(TASK OBJECTIVE): Search the data for the word "rojo". Reproduce every line where it is found.

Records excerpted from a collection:
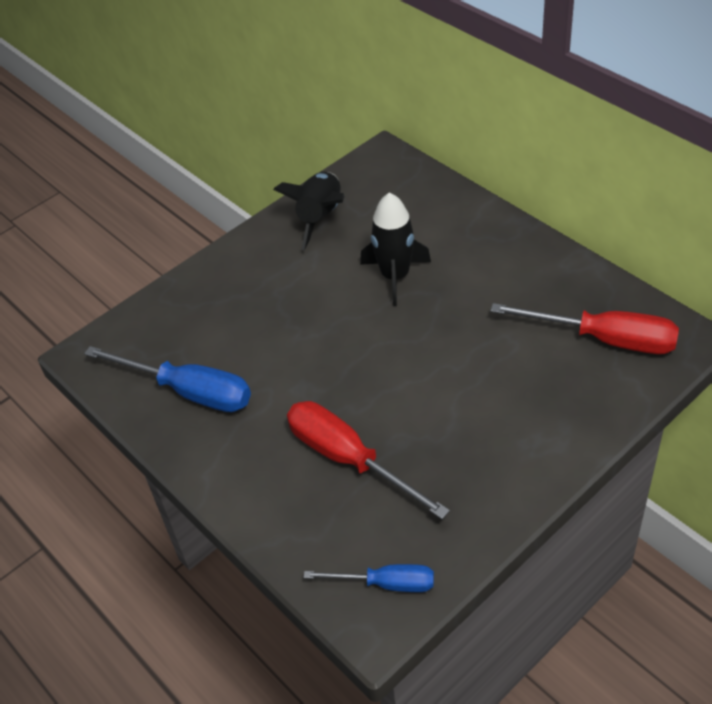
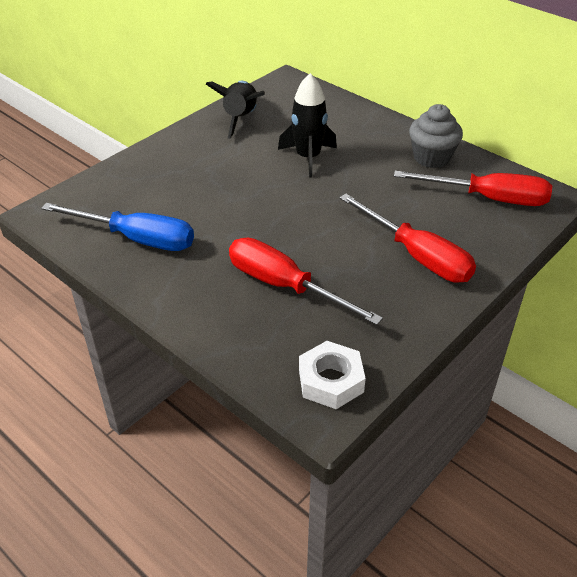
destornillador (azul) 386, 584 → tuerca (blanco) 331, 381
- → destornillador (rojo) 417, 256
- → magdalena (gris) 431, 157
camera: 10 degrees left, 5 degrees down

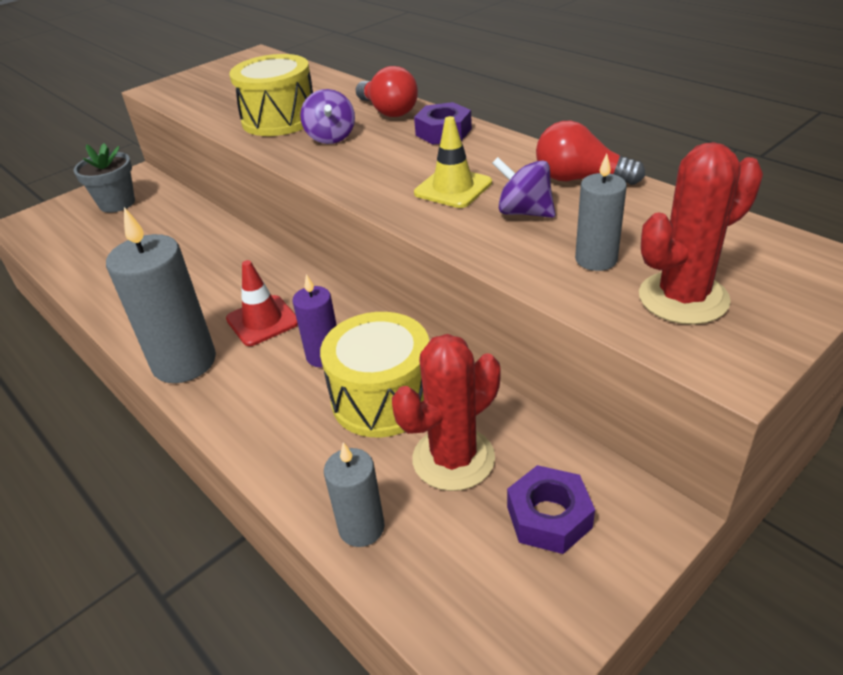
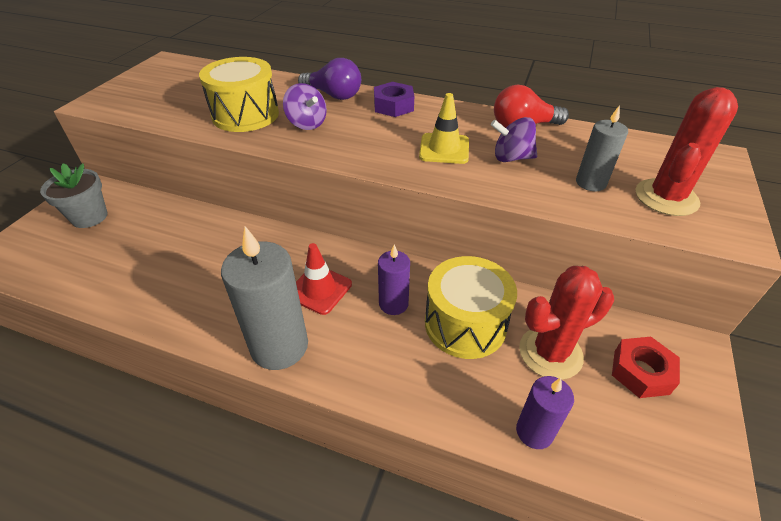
vela (gris) 361, 528 → vela (morado) 534, 431
bombilla (rojo) 388, 111 → bombilla (morado) 334, 95
cactus (rojo) 453, 459 → cactus (rojo) 550, 353, 45 degrees clockwise
tuerca (morado) 549, 517 → tuerca (rojo) 641, 372
camera: 30 degrees left, 5 degrees up

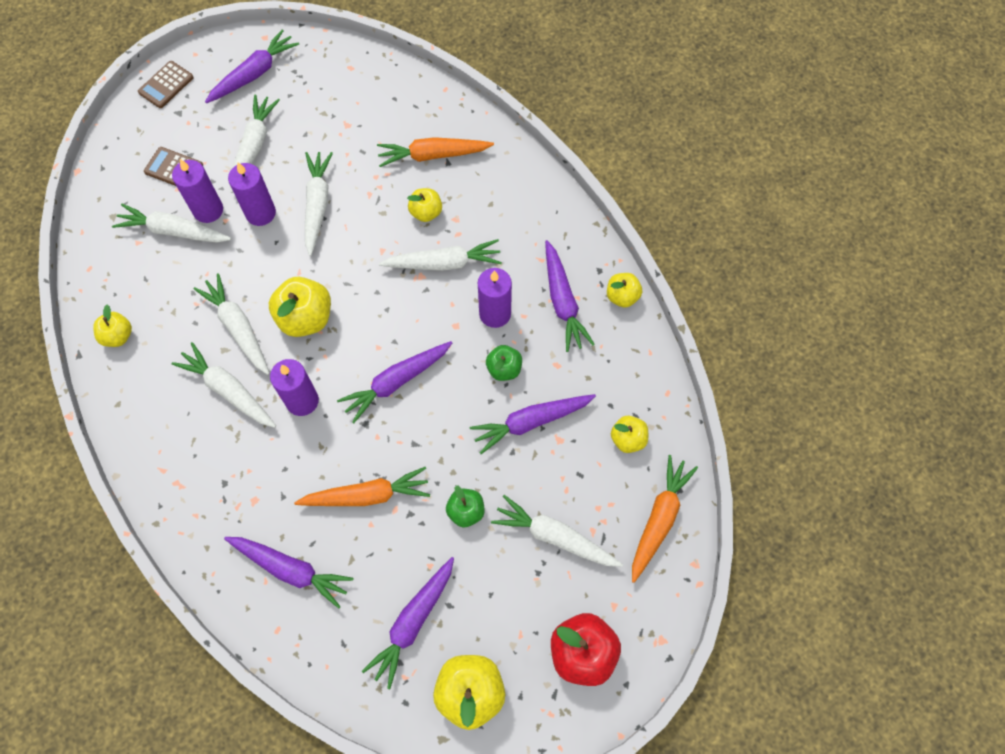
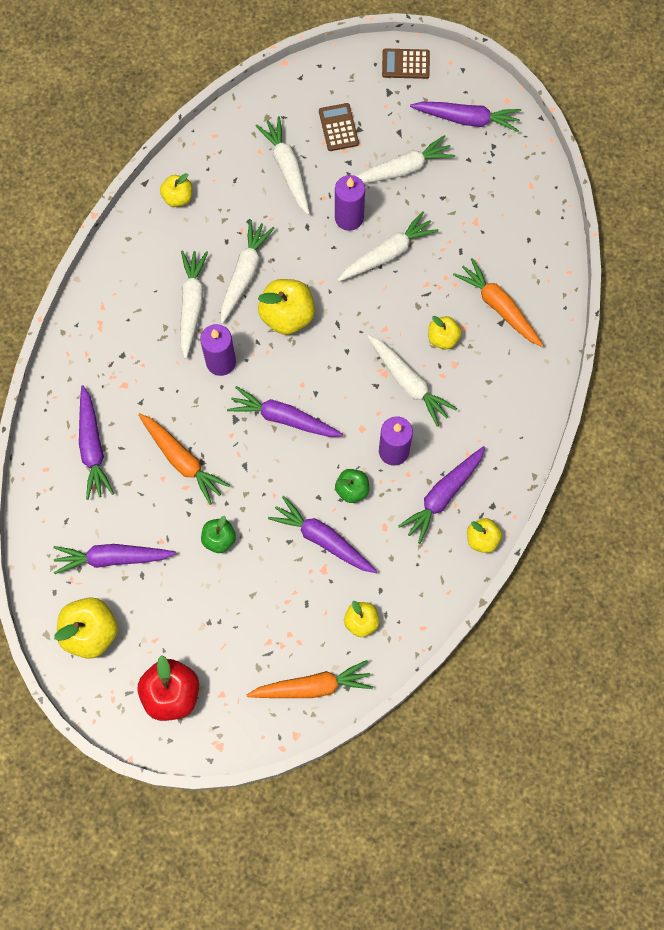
vela (morado) 208, 210 → -
zanahoria (blanco) 554, 536 → -
camera: 55 degrees right, 5 degrees up

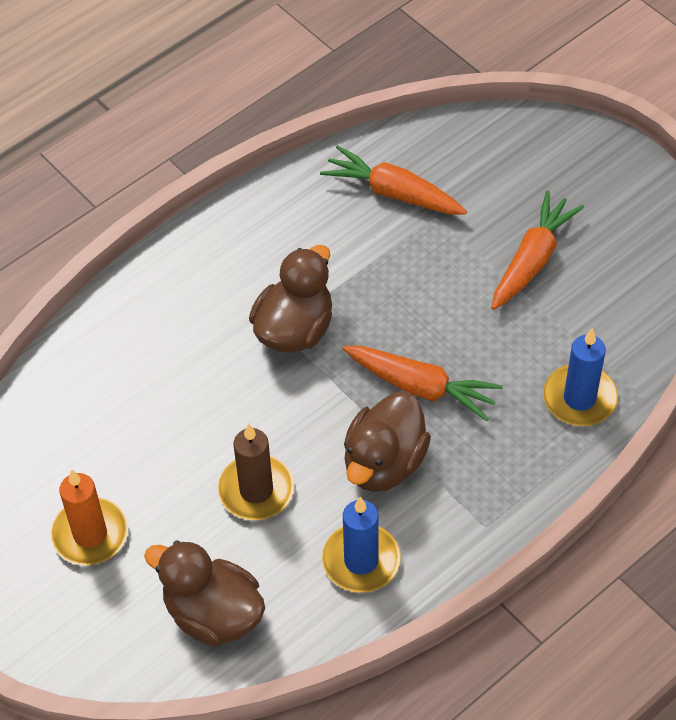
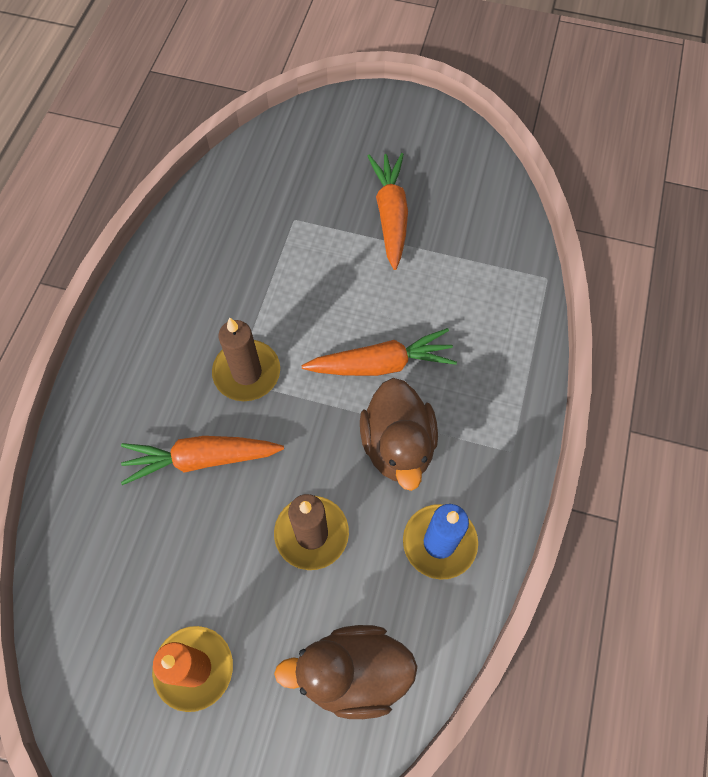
pato (marrón) 294, 329 → vela (marrón) 247, 372
zanahoria (naranja) 393, 193 → zanahoria (naranja) 201, 459, shifted
vela (azul) 579, 398 → -
camera: 35 degrees left, 10 degrees up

(TASK SOLUTION):
- → destornillador (rojo) 417, 256
bombilla (rojo) 388, 111 → bombilla (morado) 334, 95
cactus (rojo) 453, 459 → cactus (rojo) 550, 353, 45 degrees clockwise
tuerca (morado) 549, 517 → tuerca (rojo) 641, 372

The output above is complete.